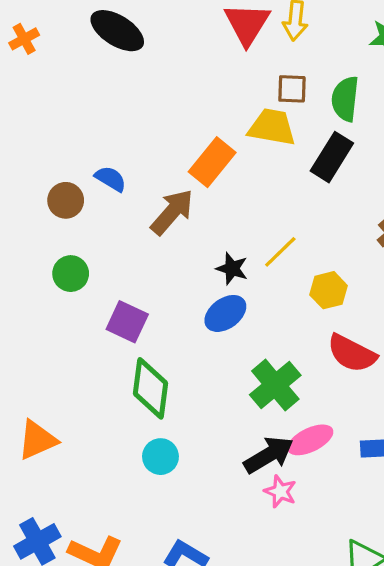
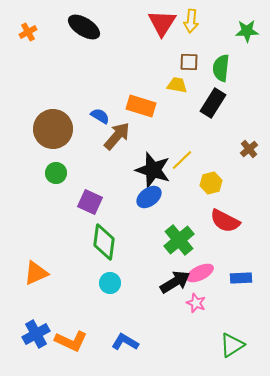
yellow trapezoid: (272, 127) -> (177, 85), size x0.7
orange rectangle: (212, 162) -> (141, 106), turned 68
blue semicircle: (111, 179) -> (100, 116), moved
brown circle: (66, 200) -> (53, 129), size x1.8
black star: (232, 269) -> (153, 170), size x1.8
pink star: (280, 491) -> (196, 303), moved

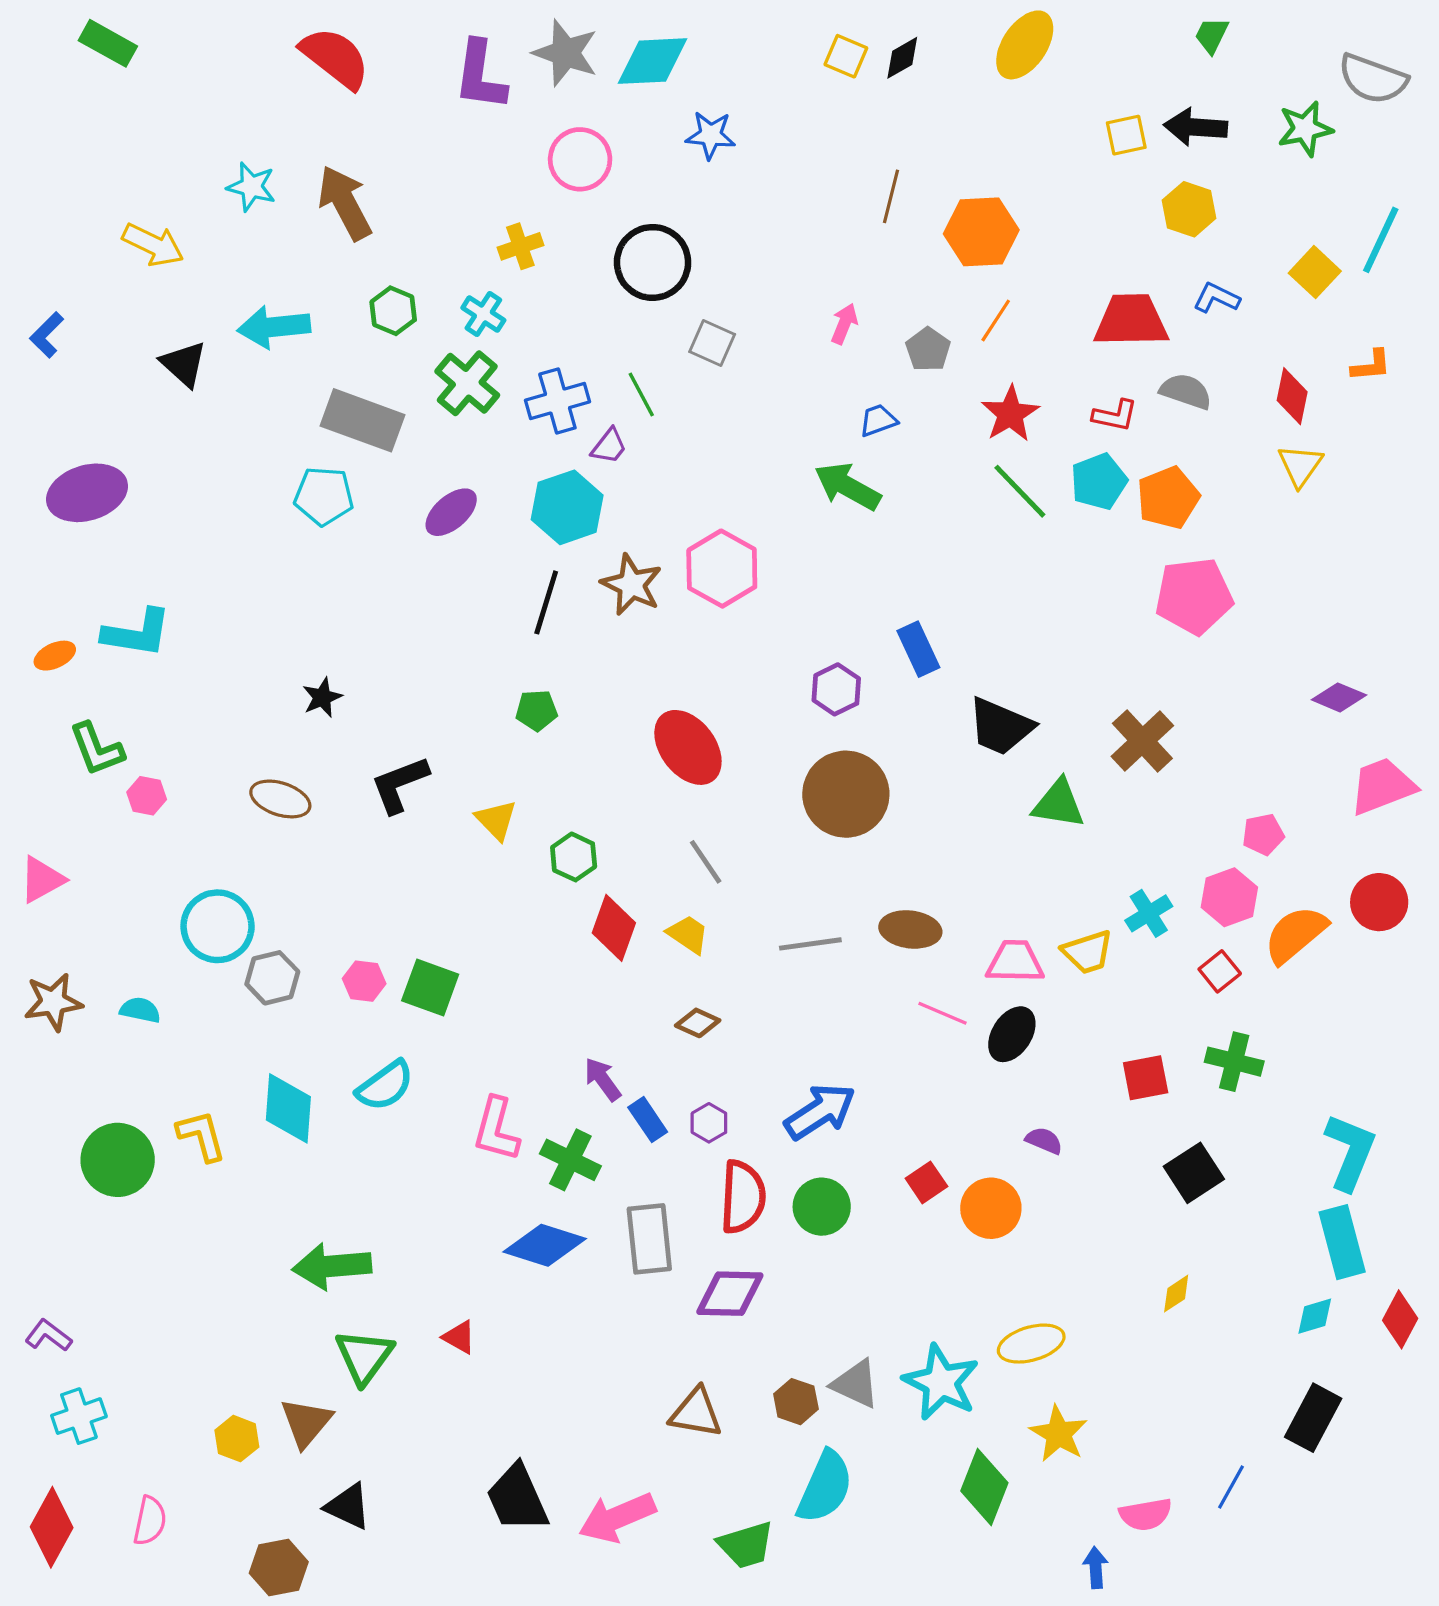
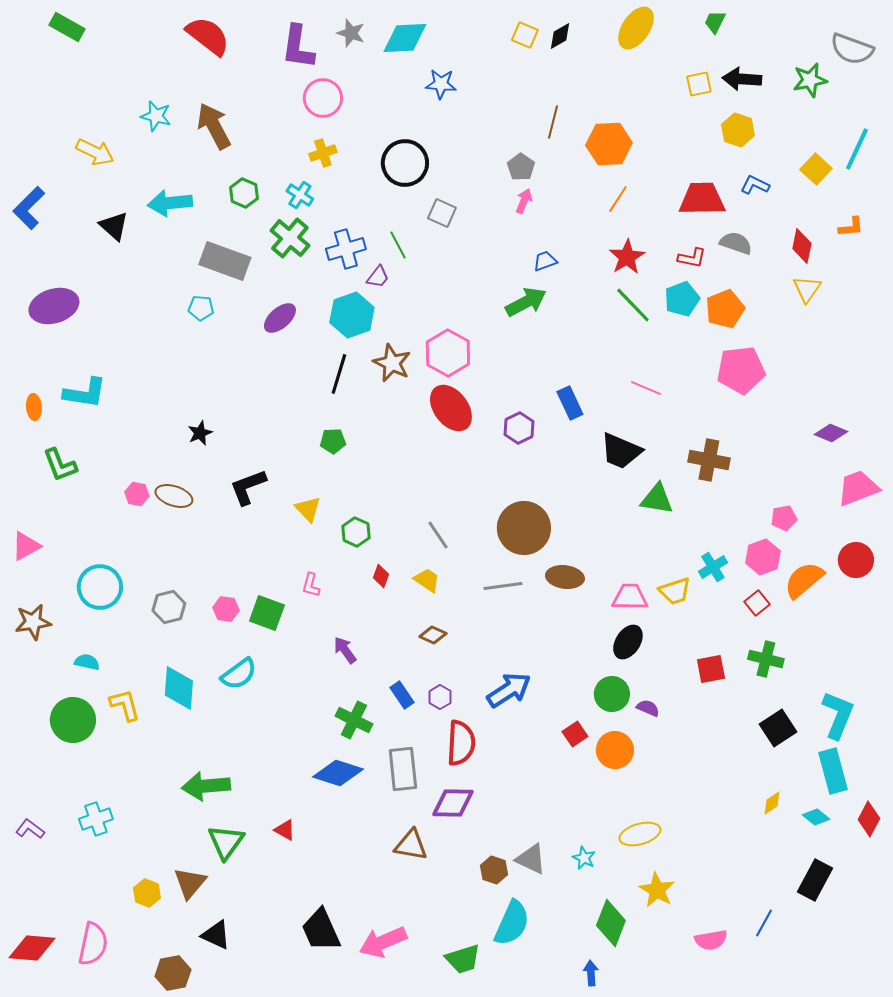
green trapezoid: (1212, 35) -> (715, 22), moved
gray star: (566, 53) -> (351, 33), size x0.7
pink circle: (580, 159) -> (323, 98), moved
blue L-shape: (47, 335) -> (29, 208), size x1.5
gray pentagon: (928, 349) -> (521, 167), moved
green arrow: (847, 486) -> (526, 302), turned 123
cyan pentagon: (324, 496) -> (201, 308), size x0.7
orange ellipse: (55, 656) -> (34, 407), turned -70
brown cross: (1142, 741) -> (709, 460), turned -36
red ellipse: (688, 747) -> (451, 408), moved
brown circle: (846, 794) -> (524, 528), moved
pink hexagon: (147, 796) -> (137, 494), moved
cyan circle: (218, 926) -> (100, 587), moved
red diamond: (614, 928) -> (381, 576), size x0.6
cyan semicircle: (140, 1010) -> (87, 662), moved
pink line: (943, 1013) -> (646, 388), moved
purple arrow: (603, 1079) -> (345, 650), moved
pink L-shape: (496, 1129) -> (311, 585), moved, size x0.6
black square: (1194, 1173) -> (778, 728), moved
green circle: (822, 1207) -> (612, 694), moved
yellow diamond: (1176, 1294) -> (772, 803), moved
cyan diamond: (1315, 1316) -> (816, 817), turned 56
cyan star: (941, 1382) -> (584, 858), size x0.5
brown triangle: (696, 1413) -> (411, 845), moved
cyan cross: (79, 1416) -> (96, 819), moved
pink semicircle: (150, 1521) -> (93, 944), size x1.4
red diamond: (52, 1527) -> (32, 948), turned 66
blue arrow: (1096, 1568) -> (591, 973), moved

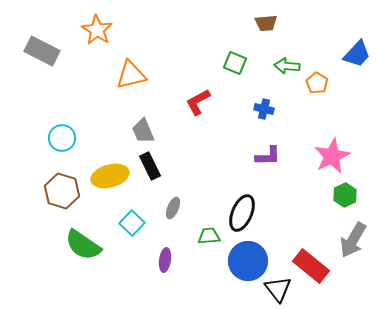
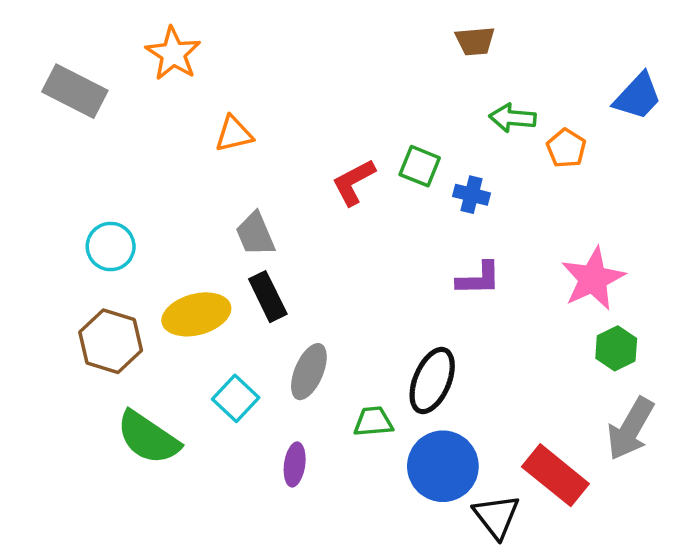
green square: (235, 63) -> (420, 166), moved
orange triangle: (131, 75) -> (234, 134), size x0.7
gray ellipse: (173, 208) -> (309, 372), size x1.4

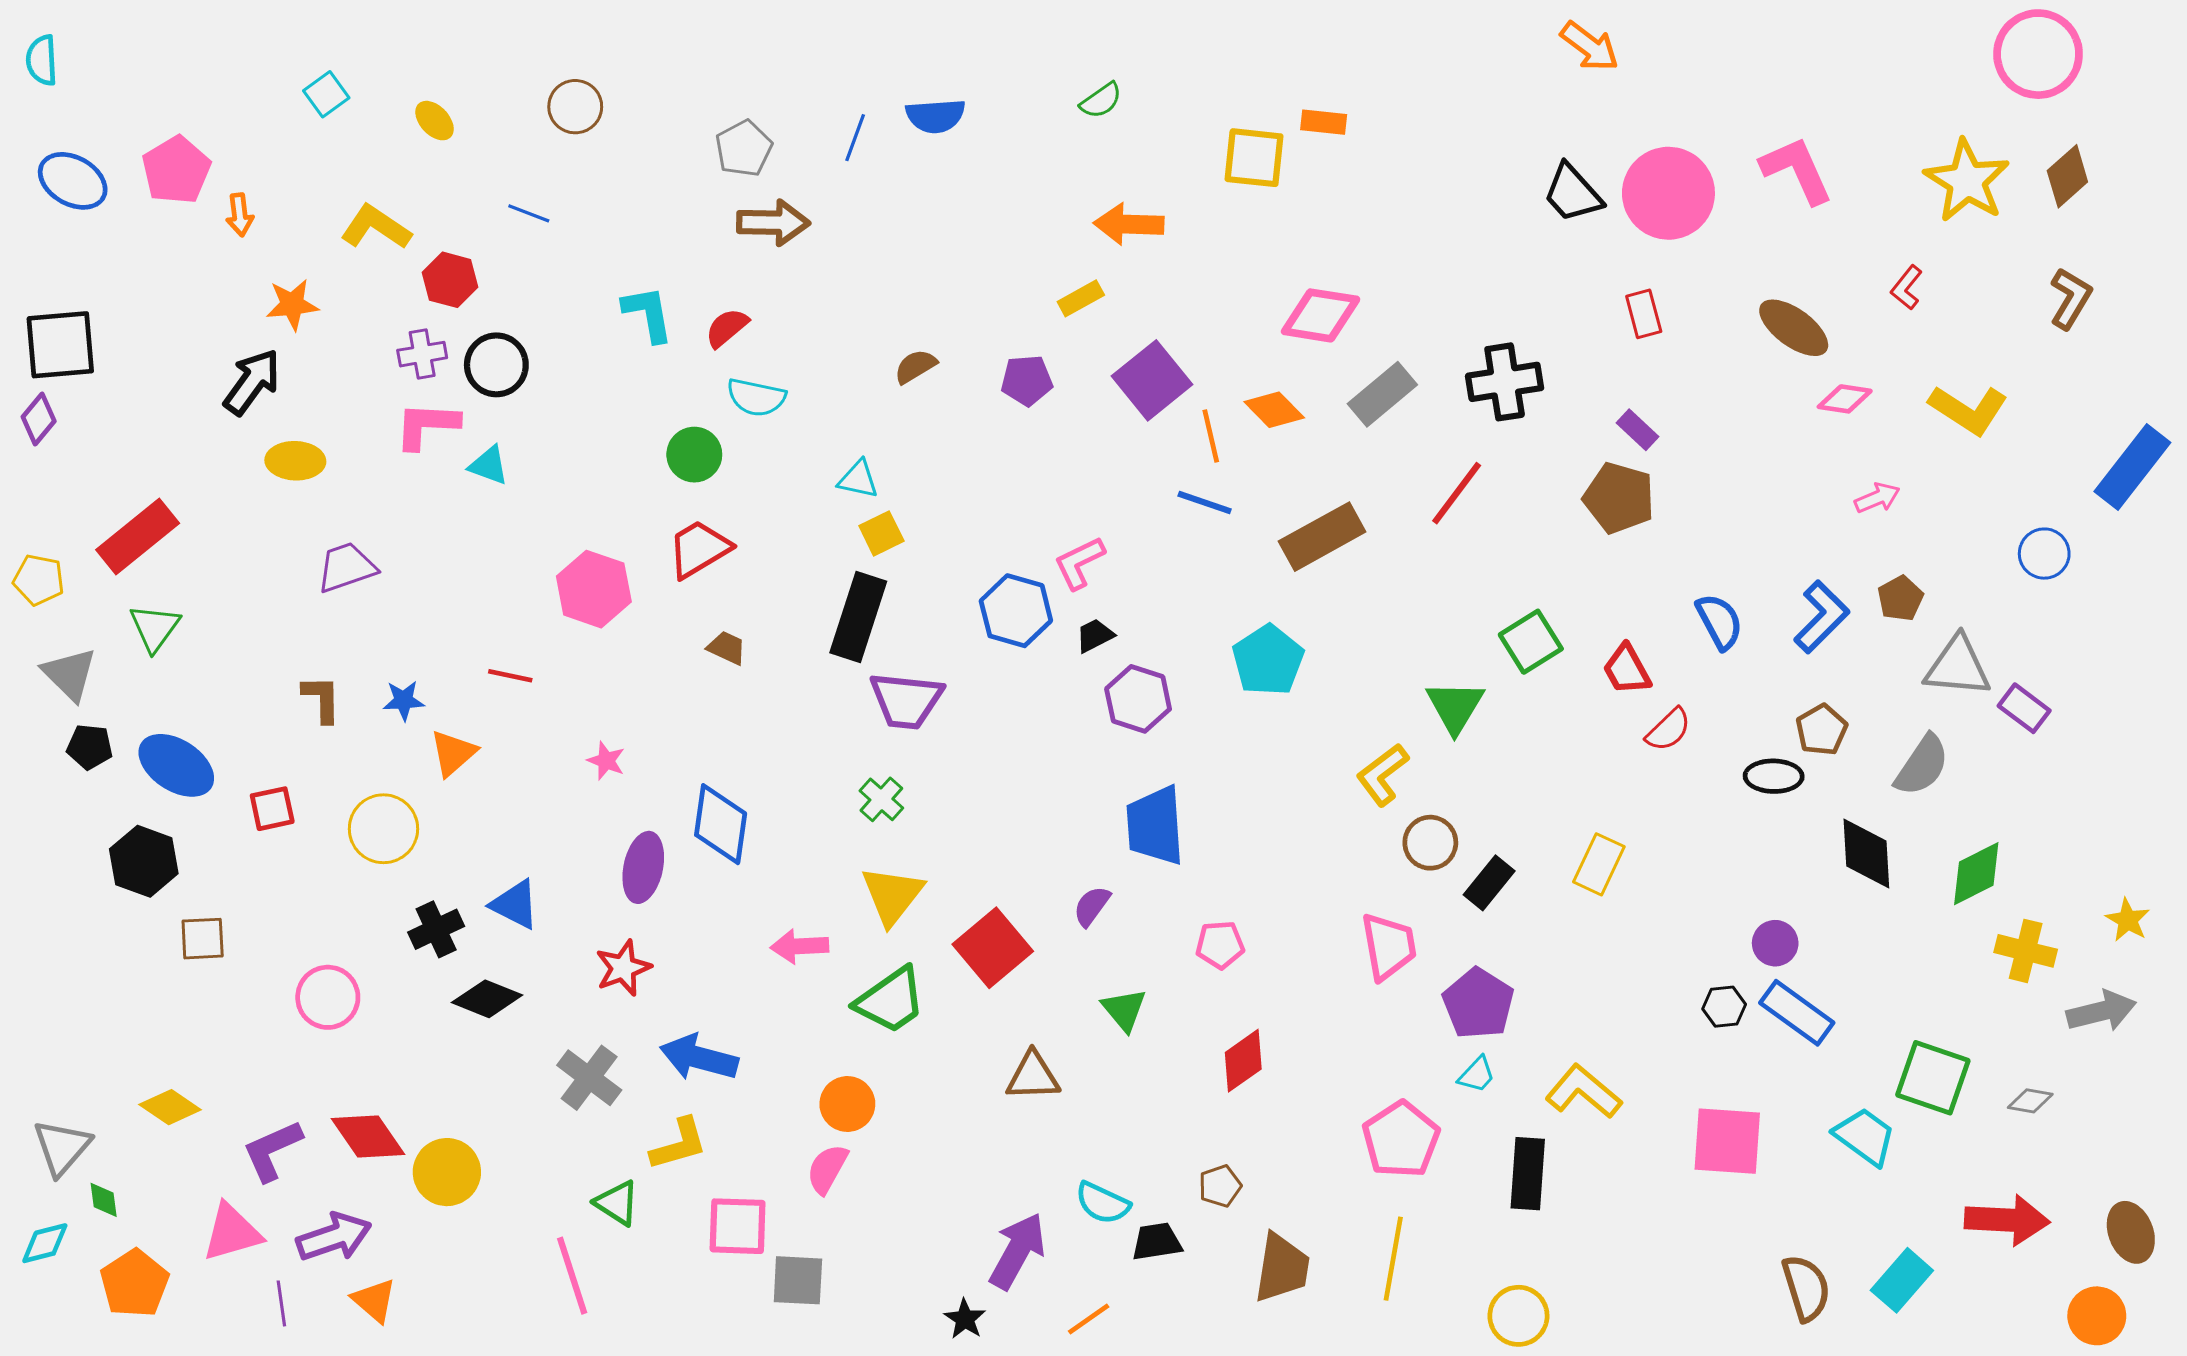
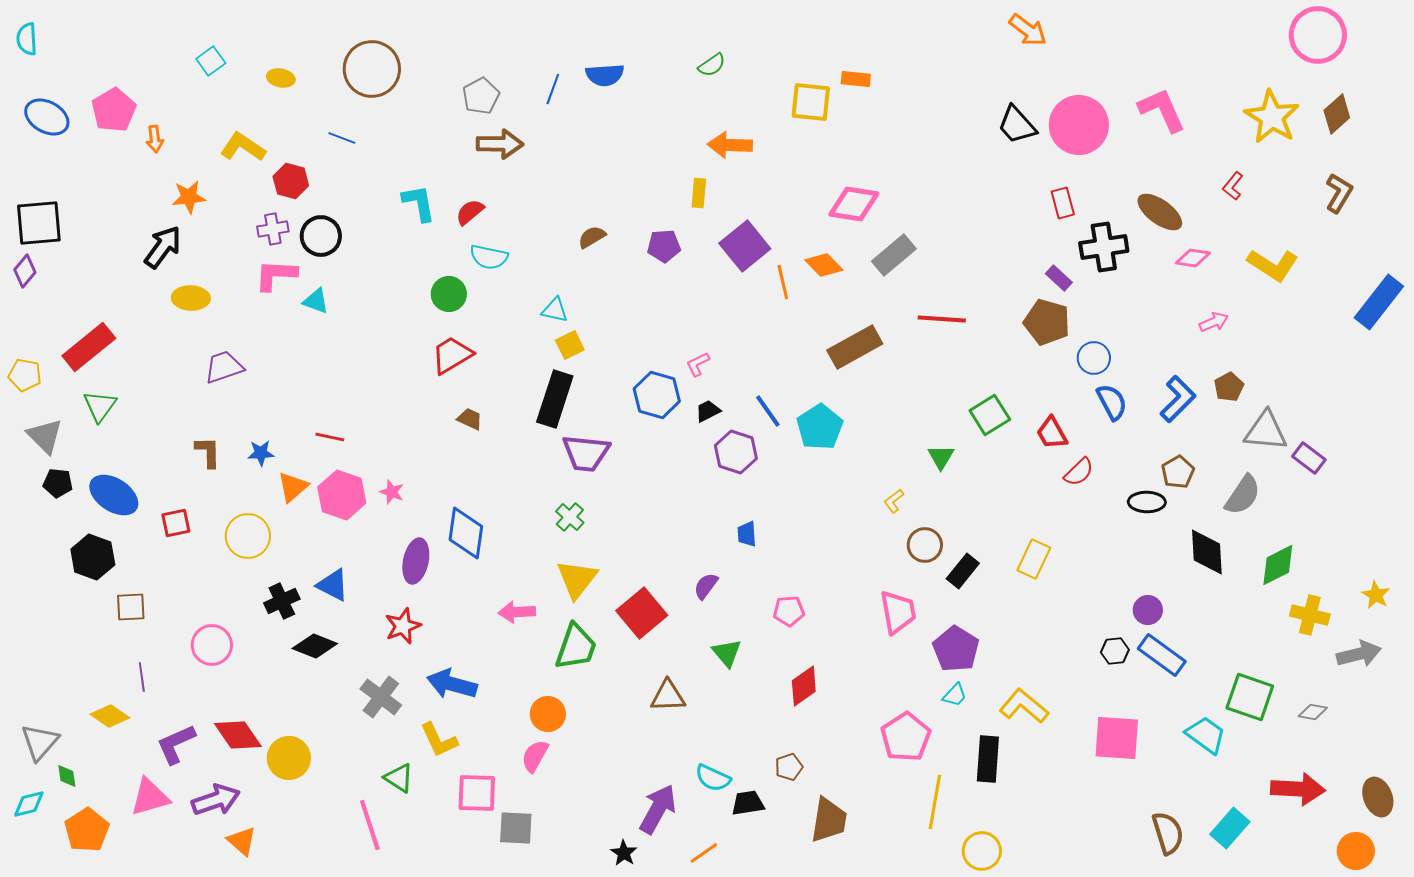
brown circle: (575, 107) -> (372, 69), size x1.6
yellow ellipse: (435, 121) -> (281, 78), turned -36
yellow rectangle: (1081, 298) -> (699, 193), turned -56
black cross: (1505, 382) -> (1104, 247), moved
red line: (1457, 493) -> (942, 319), turned 57
blue line: (1205, 502) -> (768, 411), moved, turned 36
blue circle: (2044, 554) -> (1094, 358), moved
pink L-shape: (1079, 563) -> (698, 364), size x0.7
pink hexagon: (594, 589) -> (342, 495), moved
green triangle: (1455, 707) -> (941, 457), size x0.7
yellow L-shape: (1382, 775) -> (894, 501), size x0.6
blue trapezoid: (1155, 826) -> (747, 534), size x0.5
green trapezoid: (891, 1000) -> (576, 647), turned -36
yellow L-shape: (679, 1144) -> (439, 740), turned 81
yellow line: (1393, 1259) -> (935, 802), moved
purple line: (281, 1303) -> (142, 677), moved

● The task: What lines above contain the string "purple"? Copy all of them.

● Task solution:
purple arrow: (603, 1079) -> (345, 650), moved
purple line: (281, 1303) -> (142, 677), moved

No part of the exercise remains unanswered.